[DIRECTIONS FOR THIS TASK] Line by line, copy the records below exactly and leave the pictures out.

[INFORMATION GIVEN]
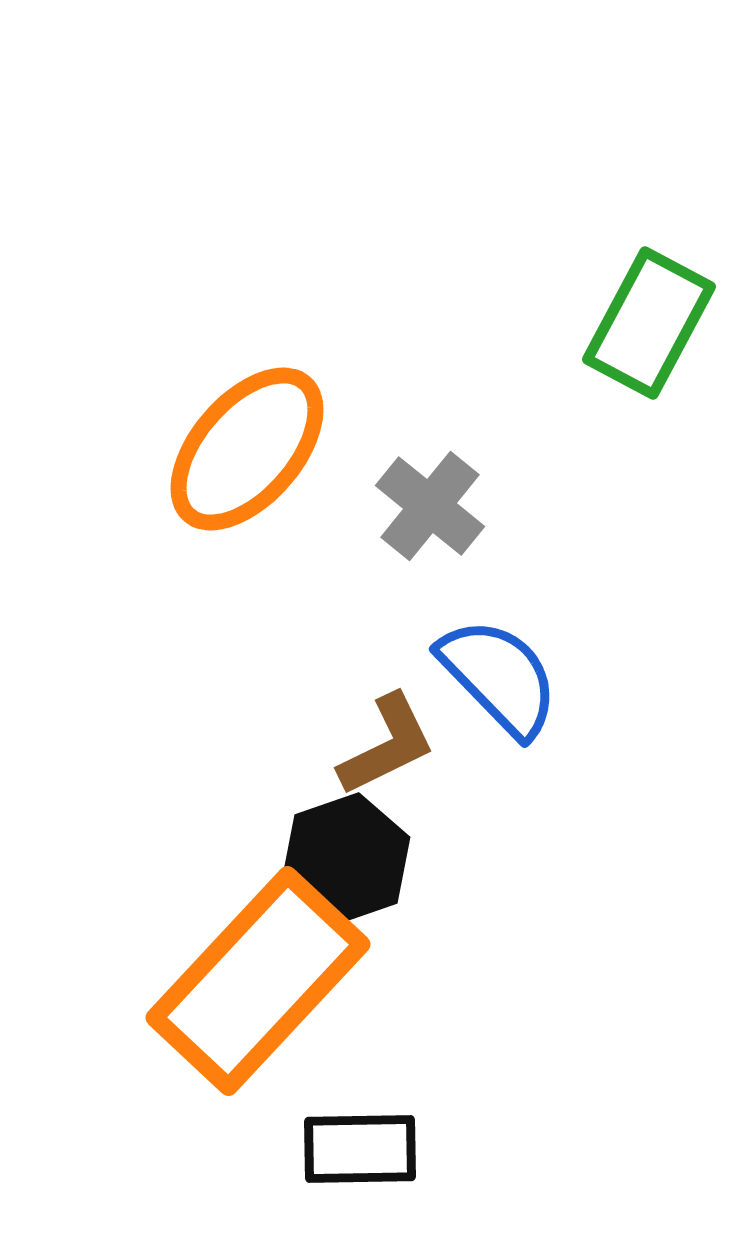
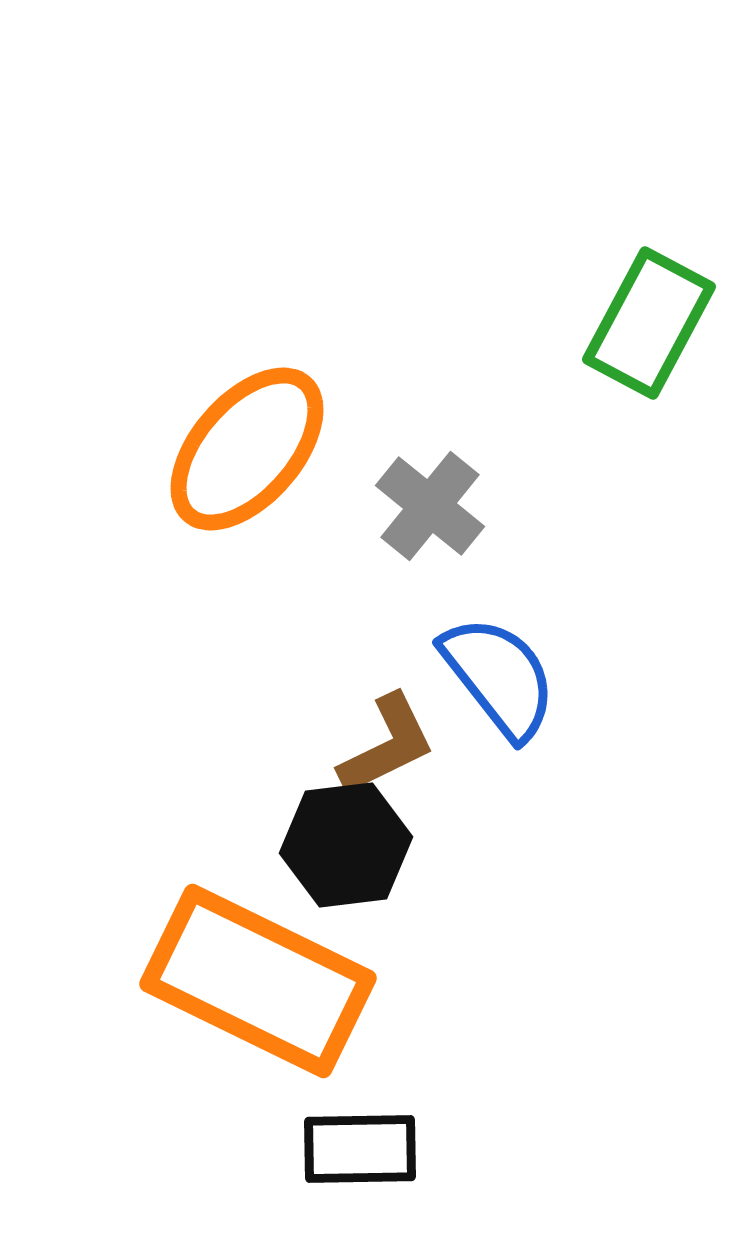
blue semicircle: rotated 6 degrees clockwise
black hexagon: moved 14 px up; rotated 12 degrees clockwise
orange rectangle: rotated 73 degrees clockwise
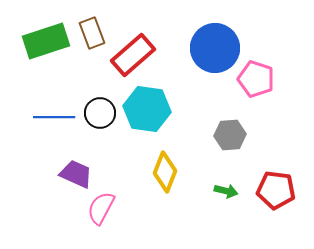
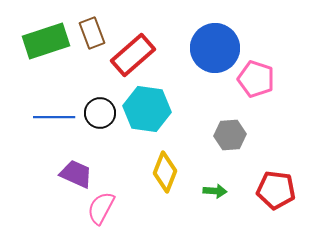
green arrow: moved 11 px left; rotated 10 degrees counterclockwise
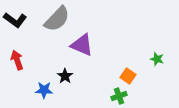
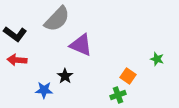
black L-shape: moved 14 px down
purple triangle: moved 1 px left
red arrow: rotated 66 degrees counterclockwise
green cross: moved 1 px left, 1 px up
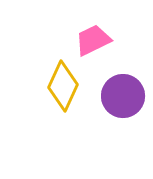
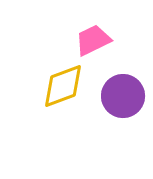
yellow diamond: rotated 45 degrees clockwise
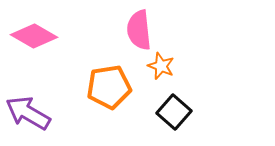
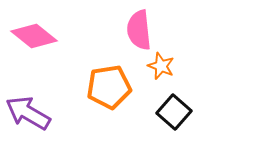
pink diamond: rotated 9 degrees clockwise
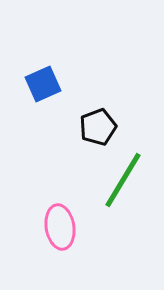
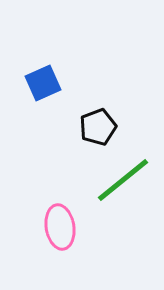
blue square: moved 1 px up
green line: rotated 20 degrees clockwise
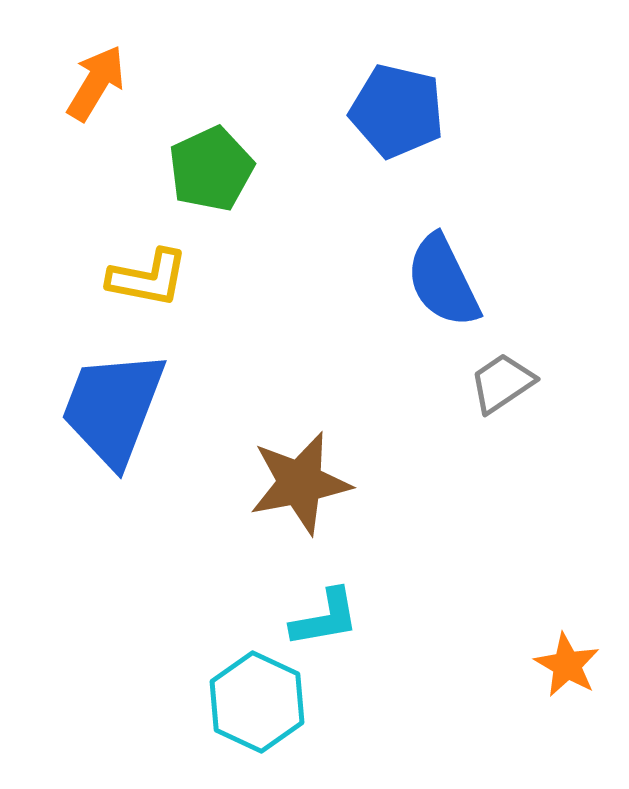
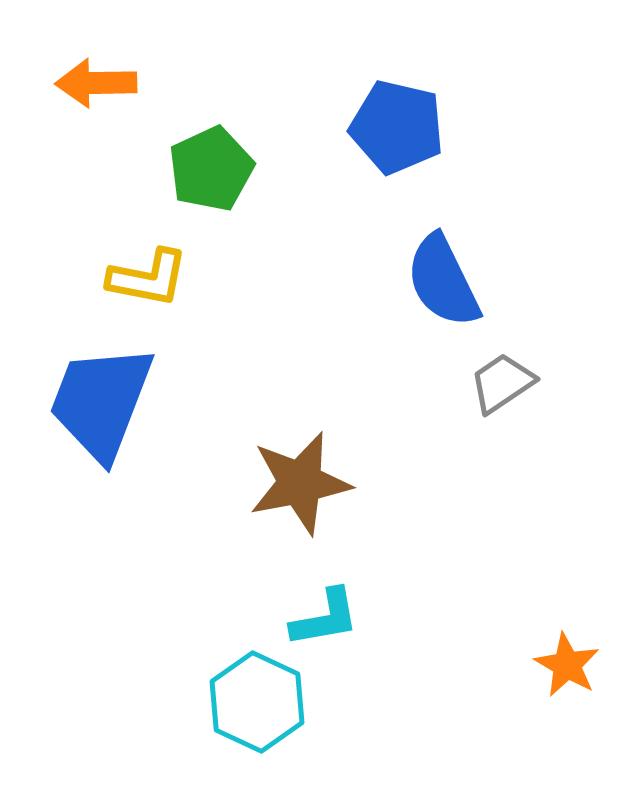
orange arrow: rotated 122 degrees counterclockwise
blue pentagon: moved 16 px down
blue trapezoid: moved 12 px left, 6 px up
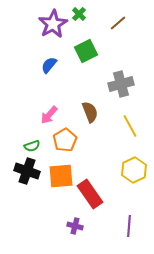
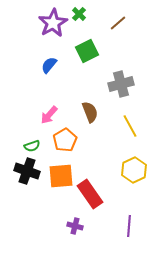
purple star: moved 1 px up
green square: moved 1 px right
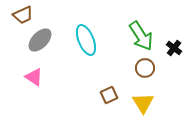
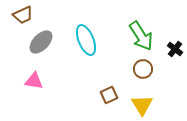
gray ellipse: moved 1 px right, 2 px down
black cross: moved 1 px right, 1 px down
brown circle: moved 2 px left, 1 px down
pink triangle: moved 4 px down; rotated 24 degrees counterclockwise
yellow triangle: moved 1 px left, 2 px down
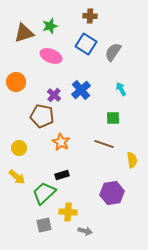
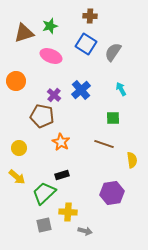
orange circle: moved 1 px up
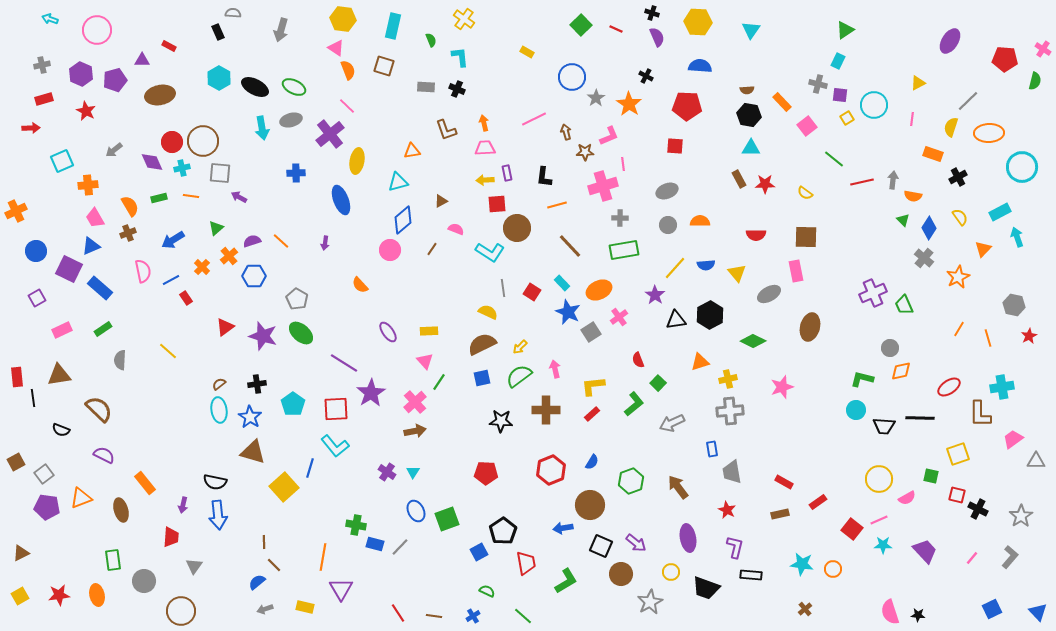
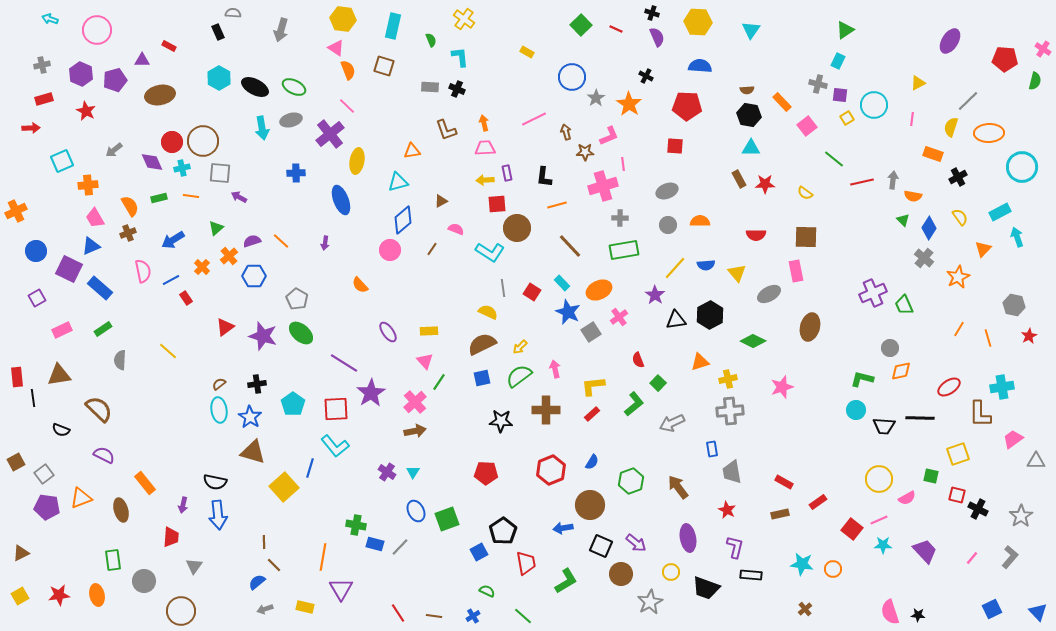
gray rectangle at (426, 87): moved 4 px right
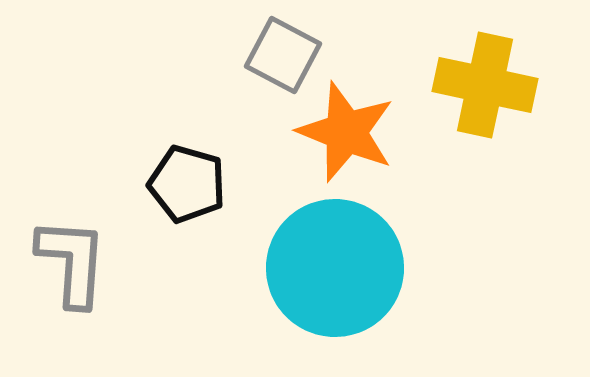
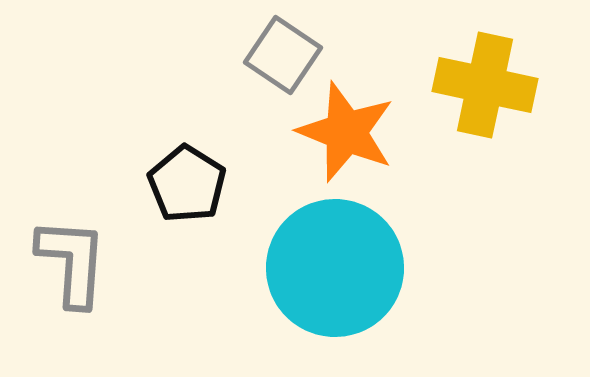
gray square: rotated 6 degrees clockwise
black pentagon: rotated 16 degrees clockwise
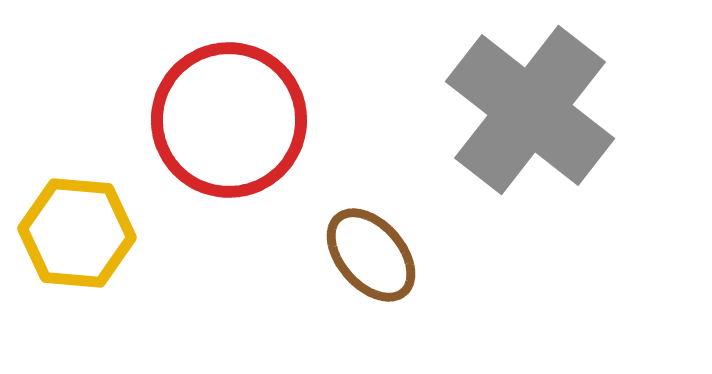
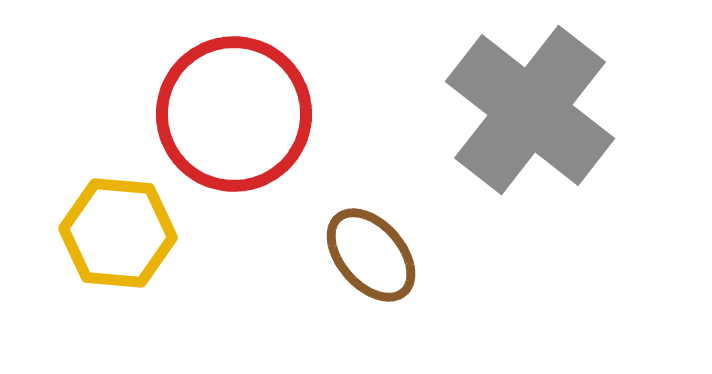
red circle: moved 5 px right, 6 px up
yellow hexagon: moved 41 px right
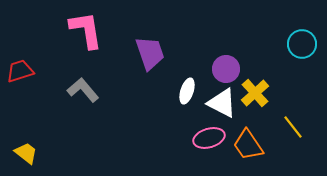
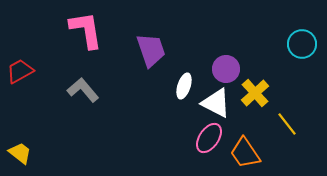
purple trapezoid: moved 1 px right, 3 px up
red trapezoid: rotated 12 degrees counterclockwise
white ellipse: moved 3 px left, 5 px up
white triangle: moved 6 px left
yellow line: moved 6 px left, 3 px up
pink ellipse: rotated 40 degrees counterclockwise
orange trapezoid: moved 3 px left, 8 px down
yellow trapezoid: moved 6 px left
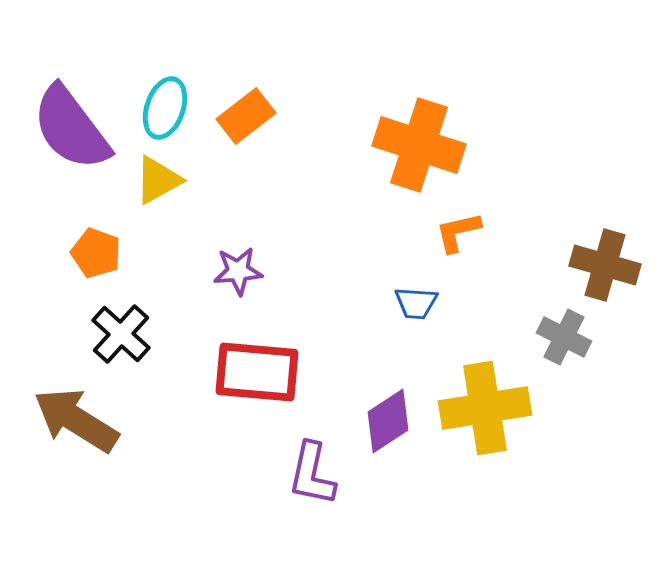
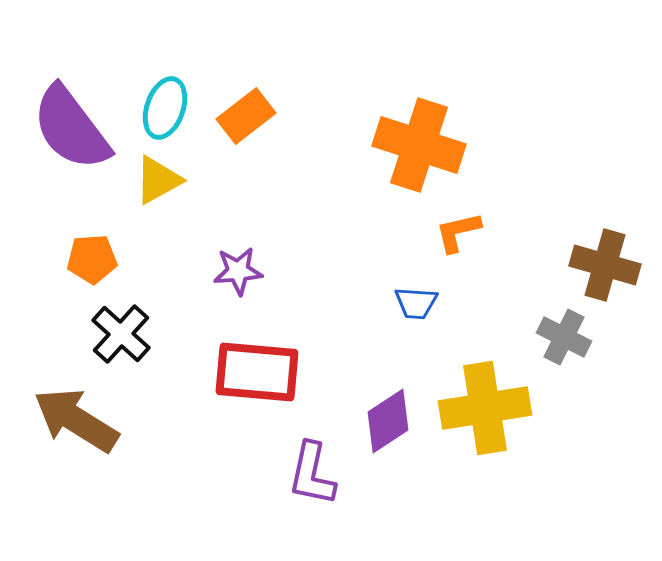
orange pentagon: moved 4 px left, 6 px down; rotated 24 degrees counterclockwise
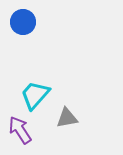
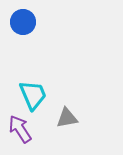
cyan trapezoid: moved 2 px left; rotated 116 degrees clockwise
purple arrow: moved 1 px up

[COMPLETED TASK]
blue semicircle: rotated 6 degrees clockwise
black hexagon: moved 14 px up; rotated 12 degrees clockwise
orange rectangle: rotated 73 degrees clockwise
green arrow: moved 11 px left; rotated 10 degrees counterclockwise
black L-shape: moved 14 px down
purple triangle: moved 1 px left
red arrow: rotated 66 degrees counterclockwise
green cross: moved 1 px left, 1 px up
yellow diamond: rotated 45 degrees clockwise
pink diamond: rotated 9 degrees clockwise
blue square: moved 1 px up
green line: rotated 20 degrees clockwise
orange arrow: rotated 122 degrees counterclockwise
blue pentagon: moved 16 px down
blue trapezoid: moved 12 px left, 6 px up
purple star: moved 1 px up
green square: moved 1 px right
gray ellipse: moved 1 px right, 2 px down
black cross: moved 1 px right, 1 px down
brown circle: moved 2 px left, 1 px down
pink triangle: moved 4 px down; rotated 24 degrees counterclockwise
yellow triangle: moved 1 px left, 2 px down
orange circle: moved 1 px up
gray rectangle at (426, 87): moved 4 px right
gray square: rotated 6 degrees clockwise
black pentagon: rotated 16 degrees clockwise
red circle: moved 5 px right, 6 px up
yellow hexagon: moved 41 px right
purple trapezoid: moved 1 px right, 3 px up
red trapezoid: rotated 12 degrees counterclockwise
white ellipse: moved 3 px left, 5 px up
white triangle: moved 6 px left
yellow line: moved 6 px left, 3 px up
pink ellipse: rotated 40 degrees counterclockwise
orange trapezoid: moved 3 px left, 8 px down
yellow trapezoid: moved 6 px left
orange pentagon: moved 4 px left, 6 px down; rotated 24 degrees counterclockwise
cyan trapezoid: moved 2 px left; rotated 116 degrees clockwise
purple arrow: moved 1 px up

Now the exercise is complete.